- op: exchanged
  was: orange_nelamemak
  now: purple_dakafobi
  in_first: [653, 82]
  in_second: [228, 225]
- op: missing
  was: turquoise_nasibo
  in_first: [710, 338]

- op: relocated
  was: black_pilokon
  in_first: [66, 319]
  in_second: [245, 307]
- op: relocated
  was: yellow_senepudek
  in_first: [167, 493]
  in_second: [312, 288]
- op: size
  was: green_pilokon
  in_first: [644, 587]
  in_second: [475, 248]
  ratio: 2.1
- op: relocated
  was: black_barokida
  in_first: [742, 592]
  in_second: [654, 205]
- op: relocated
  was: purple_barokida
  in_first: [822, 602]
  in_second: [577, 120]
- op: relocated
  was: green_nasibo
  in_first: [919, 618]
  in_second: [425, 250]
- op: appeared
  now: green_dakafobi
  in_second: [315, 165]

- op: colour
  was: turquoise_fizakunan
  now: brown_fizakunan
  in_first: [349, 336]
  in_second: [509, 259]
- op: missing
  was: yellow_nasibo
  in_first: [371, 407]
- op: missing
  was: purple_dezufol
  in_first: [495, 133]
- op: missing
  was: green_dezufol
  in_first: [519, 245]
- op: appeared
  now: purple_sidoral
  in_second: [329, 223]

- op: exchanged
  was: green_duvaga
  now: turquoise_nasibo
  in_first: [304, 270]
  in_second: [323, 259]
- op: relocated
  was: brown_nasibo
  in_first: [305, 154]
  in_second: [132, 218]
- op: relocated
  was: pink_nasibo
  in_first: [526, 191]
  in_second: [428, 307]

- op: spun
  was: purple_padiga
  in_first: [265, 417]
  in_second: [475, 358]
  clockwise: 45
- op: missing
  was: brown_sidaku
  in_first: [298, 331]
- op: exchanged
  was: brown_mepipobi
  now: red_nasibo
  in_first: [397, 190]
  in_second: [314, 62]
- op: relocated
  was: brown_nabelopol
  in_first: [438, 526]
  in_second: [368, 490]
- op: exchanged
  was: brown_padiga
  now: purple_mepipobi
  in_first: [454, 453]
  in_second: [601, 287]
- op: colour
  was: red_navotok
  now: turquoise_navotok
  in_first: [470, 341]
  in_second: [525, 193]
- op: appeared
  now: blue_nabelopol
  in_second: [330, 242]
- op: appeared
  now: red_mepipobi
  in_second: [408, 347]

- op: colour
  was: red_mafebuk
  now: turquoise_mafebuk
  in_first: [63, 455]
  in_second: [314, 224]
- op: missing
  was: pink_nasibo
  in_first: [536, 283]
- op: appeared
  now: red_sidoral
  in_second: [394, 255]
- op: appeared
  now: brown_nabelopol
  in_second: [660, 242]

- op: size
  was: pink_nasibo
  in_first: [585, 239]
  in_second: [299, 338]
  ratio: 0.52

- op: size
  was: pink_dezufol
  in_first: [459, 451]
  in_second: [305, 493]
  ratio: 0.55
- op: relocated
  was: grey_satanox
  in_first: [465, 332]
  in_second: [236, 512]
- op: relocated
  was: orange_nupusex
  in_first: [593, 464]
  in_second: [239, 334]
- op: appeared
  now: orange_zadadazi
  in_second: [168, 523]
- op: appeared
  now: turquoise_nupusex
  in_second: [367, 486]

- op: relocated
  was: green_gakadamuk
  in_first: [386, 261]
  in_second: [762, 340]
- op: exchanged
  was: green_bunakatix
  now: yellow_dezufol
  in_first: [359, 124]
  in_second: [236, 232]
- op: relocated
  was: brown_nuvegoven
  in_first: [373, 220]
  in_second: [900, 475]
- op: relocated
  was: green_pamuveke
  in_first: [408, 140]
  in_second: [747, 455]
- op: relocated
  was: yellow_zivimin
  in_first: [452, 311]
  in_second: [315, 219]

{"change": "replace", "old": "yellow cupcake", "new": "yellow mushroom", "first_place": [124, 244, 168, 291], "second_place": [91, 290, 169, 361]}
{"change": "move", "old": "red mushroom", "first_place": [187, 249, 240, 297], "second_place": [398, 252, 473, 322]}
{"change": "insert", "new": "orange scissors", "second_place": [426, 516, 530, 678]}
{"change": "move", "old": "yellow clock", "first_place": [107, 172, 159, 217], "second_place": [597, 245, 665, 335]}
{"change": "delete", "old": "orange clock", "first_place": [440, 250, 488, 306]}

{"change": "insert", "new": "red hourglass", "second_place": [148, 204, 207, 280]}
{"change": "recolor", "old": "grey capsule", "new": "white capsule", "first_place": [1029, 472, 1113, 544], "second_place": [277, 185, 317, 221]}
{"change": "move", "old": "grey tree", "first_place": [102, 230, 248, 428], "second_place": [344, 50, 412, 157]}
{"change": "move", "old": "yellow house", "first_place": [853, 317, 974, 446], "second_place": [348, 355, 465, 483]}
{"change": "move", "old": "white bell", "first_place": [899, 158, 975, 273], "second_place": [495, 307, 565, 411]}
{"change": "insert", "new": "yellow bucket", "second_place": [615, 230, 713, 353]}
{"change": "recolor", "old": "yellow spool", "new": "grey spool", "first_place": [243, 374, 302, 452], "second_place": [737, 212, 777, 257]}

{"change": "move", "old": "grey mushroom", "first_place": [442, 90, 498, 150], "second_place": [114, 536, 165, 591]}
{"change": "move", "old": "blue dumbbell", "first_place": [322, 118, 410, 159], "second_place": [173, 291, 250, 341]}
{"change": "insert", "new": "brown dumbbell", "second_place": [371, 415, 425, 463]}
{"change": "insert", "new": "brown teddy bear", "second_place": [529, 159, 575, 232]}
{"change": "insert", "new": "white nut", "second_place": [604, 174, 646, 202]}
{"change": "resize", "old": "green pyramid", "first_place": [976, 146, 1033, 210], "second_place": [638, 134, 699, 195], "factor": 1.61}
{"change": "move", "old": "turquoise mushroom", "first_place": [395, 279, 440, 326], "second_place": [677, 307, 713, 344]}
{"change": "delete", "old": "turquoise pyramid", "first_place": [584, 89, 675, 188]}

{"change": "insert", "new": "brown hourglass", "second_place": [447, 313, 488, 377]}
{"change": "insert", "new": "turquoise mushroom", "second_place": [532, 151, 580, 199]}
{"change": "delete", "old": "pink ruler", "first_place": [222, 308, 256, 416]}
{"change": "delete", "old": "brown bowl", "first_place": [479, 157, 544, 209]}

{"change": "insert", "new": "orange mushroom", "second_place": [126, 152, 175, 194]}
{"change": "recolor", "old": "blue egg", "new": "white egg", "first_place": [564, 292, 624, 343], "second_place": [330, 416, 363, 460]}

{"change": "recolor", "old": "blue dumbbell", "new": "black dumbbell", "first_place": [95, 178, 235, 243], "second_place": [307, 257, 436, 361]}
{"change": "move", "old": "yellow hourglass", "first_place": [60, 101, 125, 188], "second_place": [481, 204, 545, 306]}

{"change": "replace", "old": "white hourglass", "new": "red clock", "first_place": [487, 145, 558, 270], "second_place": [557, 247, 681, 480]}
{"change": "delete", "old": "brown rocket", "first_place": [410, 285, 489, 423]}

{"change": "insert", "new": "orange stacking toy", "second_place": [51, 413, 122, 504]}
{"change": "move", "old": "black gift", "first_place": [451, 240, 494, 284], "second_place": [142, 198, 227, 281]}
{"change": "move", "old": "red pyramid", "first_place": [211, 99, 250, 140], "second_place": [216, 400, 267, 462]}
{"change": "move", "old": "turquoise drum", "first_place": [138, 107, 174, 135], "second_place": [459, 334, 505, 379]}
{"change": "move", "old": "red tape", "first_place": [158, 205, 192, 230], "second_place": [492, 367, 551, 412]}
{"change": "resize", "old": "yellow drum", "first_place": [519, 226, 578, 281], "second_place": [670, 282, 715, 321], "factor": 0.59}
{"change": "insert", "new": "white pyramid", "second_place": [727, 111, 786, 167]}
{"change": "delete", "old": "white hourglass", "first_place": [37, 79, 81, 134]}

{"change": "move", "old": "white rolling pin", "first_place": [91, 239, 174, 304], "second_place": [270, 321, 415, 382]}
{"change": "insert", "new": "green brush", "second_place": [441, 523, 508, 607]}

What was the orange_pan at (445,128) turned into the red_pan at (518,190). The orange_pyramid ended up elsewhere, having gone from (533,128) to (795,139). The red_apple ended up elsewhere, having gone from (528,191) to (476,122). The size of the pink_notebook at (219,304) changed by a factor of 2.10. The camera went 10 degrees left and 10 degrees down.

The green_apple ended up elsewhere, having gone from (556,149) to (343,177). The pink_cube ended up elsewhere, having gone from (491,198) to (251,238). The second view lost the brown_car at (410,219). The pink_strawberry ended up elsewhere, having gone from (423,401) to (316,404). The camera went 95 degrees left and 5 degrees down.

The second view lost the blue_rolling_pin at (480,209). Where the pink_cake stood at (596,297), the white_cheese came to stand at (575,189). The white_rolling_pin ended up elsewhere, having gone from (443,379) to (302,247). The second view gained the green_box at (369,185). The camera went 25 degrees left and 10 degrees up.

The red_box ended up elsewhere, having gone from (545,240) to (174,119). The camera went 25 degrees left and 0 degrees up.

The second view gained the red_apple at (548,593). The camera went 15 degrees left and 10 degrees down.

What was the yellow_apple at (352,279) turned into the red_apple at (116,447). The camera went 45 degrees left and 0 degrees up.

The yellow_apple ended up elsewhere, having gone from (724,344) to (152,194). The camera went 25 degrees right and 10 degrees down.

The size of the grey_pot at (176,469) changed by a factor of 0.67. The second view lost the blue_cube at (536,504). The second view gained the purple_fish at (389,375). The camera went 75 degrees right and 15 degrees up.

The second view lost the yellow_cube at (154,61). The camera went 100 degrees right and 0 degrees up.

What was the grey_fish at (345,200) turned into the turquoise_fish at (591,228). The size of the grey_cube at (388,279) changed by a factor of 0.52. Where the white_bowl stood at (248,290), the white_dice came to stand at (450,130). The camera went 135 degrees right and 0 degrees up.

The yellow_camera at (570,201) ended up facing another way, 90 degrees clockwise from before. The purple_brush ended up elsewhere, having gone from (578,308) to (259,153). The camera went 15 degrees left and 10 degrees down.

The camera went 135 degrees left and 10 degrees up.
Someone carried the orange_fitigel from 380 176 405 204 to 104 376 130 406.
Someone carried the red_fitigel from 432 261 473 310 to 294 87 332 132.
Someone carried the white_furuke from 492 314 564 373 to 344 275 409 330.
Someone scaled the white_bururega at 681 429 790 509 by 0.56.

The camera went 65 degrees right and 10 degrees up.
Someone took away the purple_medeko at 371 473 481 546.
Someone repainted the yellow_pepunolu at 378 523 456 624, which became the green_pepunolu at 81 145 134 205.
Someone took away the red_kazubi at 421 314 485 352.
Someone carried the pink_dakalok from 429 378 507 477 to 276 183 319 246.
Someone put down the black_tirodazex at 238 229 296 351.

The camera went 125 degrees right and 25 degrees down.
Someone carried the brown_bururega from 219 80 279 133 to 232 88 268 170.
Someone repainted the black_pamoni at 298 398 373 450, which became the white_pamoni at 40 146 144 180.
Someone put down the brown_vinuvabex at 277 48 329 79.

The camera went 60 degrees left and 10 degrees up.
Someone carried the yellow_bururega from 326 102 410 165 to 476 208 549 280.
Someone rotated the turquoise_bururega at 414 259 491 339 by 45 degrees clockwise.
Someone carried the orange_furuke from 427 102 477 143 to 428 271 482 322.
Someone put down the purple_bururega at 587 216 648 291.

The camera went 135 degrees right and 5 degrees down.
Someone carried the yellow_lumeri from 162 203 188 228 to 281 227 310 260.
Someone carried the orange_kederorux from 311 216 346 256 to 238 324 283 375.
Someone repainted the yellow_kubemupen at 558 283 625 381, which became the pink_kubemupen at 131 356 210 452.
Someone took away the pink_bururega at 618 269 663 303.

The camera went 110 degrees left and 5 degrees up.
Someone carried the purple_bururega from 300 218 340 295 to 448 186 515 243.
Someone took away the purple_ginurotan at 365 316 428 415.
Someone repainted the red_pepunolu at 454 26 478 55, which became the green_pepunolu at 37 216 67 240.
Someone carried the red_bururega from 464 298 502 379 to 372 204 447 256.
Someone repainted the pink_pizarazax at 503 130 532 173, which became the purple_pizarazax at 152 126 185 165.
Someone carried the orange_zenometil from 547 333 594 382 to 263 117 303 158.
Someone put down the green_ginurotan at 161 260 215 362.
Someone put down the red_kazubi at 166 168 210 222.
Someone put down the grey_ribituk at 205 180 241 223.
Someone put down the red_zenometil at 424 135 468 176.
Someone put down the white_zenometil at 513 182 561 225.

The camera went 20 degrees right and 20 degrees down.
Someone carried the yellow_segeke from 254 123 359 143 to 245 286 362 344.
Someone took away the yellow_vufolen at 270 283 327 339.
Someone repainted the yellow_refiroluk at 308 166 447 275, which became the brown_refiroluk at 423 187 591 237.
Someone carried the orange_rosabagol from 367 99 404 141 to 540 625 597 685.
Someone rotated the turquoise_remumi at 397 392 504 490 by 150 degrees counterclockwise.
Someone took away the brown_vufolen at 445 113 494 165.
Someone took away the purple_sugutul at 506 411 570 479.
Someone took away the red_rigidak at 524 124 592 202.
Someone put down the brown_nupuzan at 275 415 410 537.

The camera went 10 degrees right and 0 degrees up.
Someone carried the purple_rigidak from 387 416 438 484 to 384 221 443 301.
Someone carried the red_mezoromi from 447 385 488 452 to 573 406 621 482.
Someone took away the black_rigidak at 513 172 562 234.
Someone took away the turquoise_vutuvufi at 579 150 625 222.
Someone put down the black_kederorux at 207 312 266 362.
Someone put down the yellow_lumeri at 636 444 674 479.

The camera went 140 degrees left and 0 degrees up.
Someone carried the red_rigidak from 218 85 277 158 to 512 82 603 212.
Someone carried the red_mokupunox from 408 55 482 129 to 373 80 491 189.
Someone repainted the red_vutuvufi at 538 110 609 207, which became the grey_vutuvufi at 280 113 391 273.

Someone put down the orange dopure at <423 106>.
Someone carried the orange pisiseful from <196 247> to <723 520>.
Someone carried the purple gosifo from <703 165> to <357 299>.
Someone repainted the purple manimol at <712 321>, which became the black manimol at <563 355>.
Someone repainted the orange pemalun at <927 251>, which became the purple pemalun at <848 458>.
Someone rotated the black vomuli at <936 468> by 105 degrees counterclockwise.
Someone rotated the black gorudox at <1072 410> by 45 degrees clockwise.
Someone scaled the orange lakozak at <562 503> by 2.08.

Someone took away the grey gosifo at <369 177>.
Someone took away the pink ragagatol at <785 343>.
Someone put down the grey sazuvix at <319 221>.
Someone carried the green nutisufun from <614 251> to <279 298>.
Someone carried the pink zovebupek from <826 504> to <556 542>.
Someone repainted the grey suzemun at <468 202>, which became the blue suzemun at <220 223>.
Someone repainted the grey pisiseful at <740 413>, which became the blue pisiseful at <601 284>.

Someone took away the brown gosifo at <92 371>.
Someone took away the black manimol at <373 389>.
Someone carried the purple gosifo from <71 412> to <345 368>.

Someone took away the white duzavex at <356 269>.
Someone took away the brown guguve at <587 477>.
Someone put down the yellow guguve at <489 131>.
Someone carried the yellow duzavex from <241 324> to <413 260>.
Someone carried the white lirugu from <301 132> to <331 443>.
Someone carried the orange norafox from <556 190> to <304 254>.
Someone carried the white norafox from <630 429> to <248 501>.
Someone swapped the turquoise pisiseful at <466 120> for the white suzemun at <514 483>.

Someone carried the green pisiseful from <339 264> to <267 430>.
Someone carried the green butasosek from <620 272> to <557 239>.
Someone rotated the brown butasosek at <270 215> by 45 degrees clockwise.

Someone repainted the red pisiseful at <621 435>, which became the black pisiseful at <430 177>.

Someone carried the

____

**WHAT IS NEEDED**
Give back the lines of the data exactly as they are written, from the first line through the line containing "was: turquoise_nasibo".

**SOLVED EXERCISE**
- op: exchanged
  was: orange_nelamemak
  now: purple_dakafobi
  in_first: [653, 82]
  in_second: [228, 225]
- op: missing
  was: turquoise_nasibo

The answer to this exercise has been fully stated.